--- Input material Enclosed Below ---

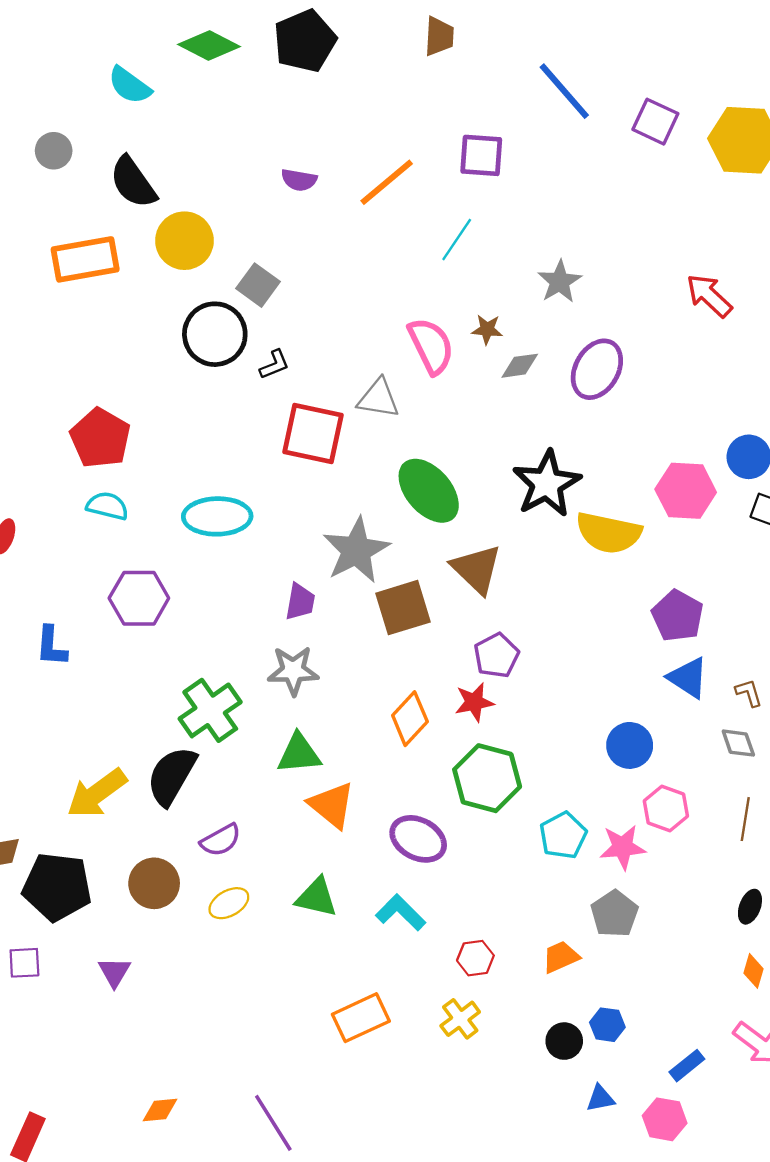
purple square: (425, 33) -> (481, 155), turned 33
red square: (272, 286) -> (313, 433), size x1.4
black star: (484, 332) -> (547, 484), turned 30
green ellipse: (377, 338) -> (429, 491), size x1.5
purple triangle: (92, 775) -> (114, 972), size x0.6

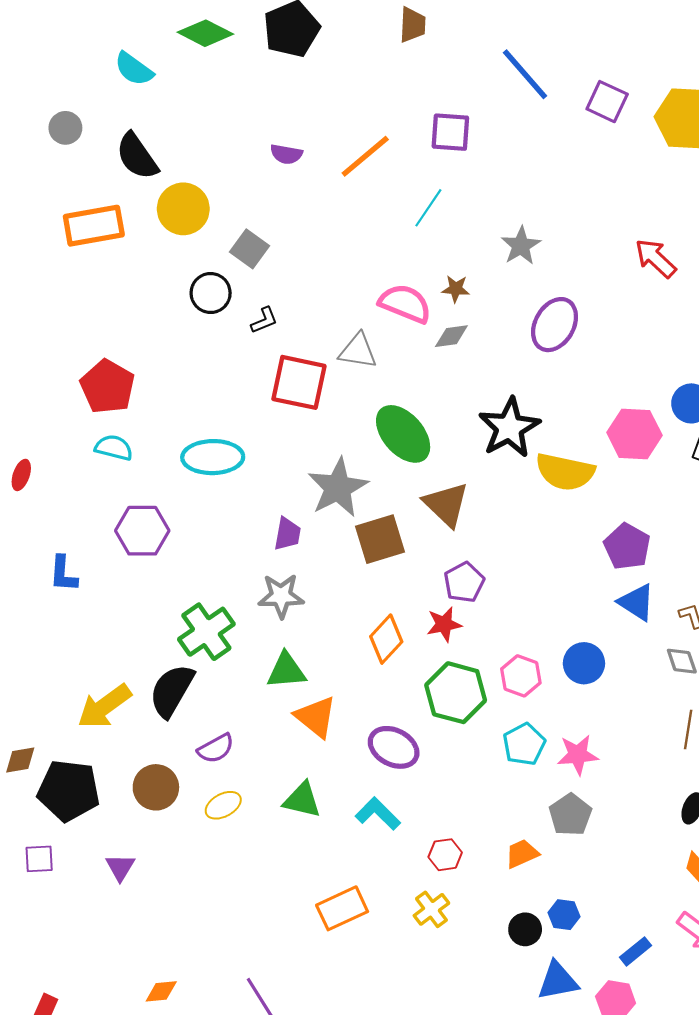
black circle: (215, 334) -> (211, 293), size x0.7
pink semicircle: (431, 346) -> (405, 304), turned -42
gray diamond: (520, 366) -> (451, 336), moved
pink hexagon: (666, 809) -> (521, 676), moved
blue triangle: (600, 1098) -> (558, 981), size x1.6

--- End of Enclosed Input material ---

__Work instruction__
Go through the entries and retype each one exactly, skipping any image.

__Output for this exercise__
purple square: (425, 33) -> (481, 155), turned 33
red square: (272, 286) -> (313, 433), size x1.4
black star: (484, 332) -> (547, 484), turned 30
green ellipse: (377, 338) -> (429, 491), size x1.5
purple triangle: (92, 775) -> (114, 972), size x0.6

black circle: (215, 334) -> (211, 293), size x0.7
pink semicircle: (431, 346) -> (405, 304), turned -42
gray diamond: (520, 366) -> (451, 336), moved
pink hexagon: (666, 809) -> (521, 676), moved
blue triangle: (600, 1098) -> (558, 981), size x1.6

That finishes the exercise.